◆ Your task: Copy the data below word for word, beginning with the line that contains "orange star: moved 3 px right, 1 px up" and continuing through the line that contains "pink square: rotated 6 degrees clockwise", with both of those lines included. Omit the pictures from your copy.

- - -

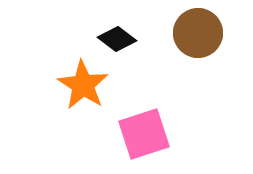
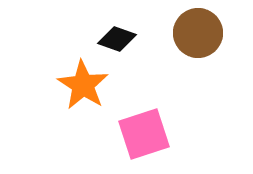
black diamond: rotated 18 degrees counterclockwise
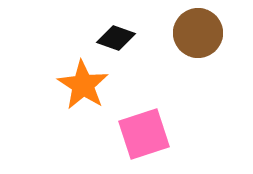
black diamond: moved 1 px left, 1 px up
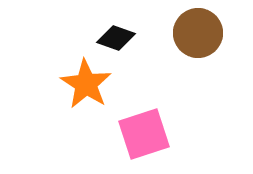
orange star: moved 3 px right, 1 px up
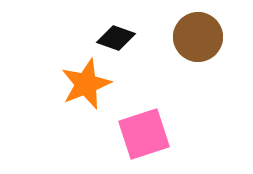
brown circle: moved 4 px down
orange star: rotated 18 degrees clockwise
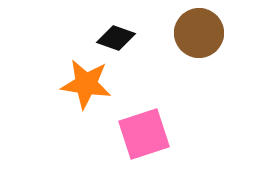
brown circle: moved 1 px right, 4 px up
orange star: rotated 30 degrees clockwise
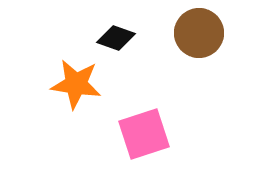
orange star: moved 10 px left
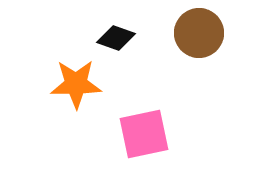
orange star: rotated 9 degrees counterclockwise
pink square: rotated 6 degrees clockwise
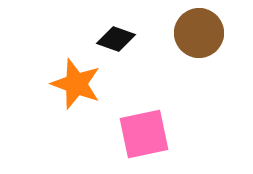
black diamond: moved 1 px down
orange star: rotated 21 degrees clockwise
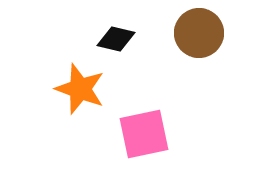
black diamond: rotated 6 degrees counterclockwise
orange star: moved 4 px right, 5 px down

- - -

◆ The answer:
orange star: moved 3 px right, 1 px up
brown circle: moved 4 px down
orange star: rotated 18 degrees clockwise
brown circle: moved 1 px right, 4 px up
orange star: rotated 30 degrees clockwise
orange star: moved 10 px left
orange star: rotated 9 degrees counterclockwise
pink square: rotated 6 degrees clockwise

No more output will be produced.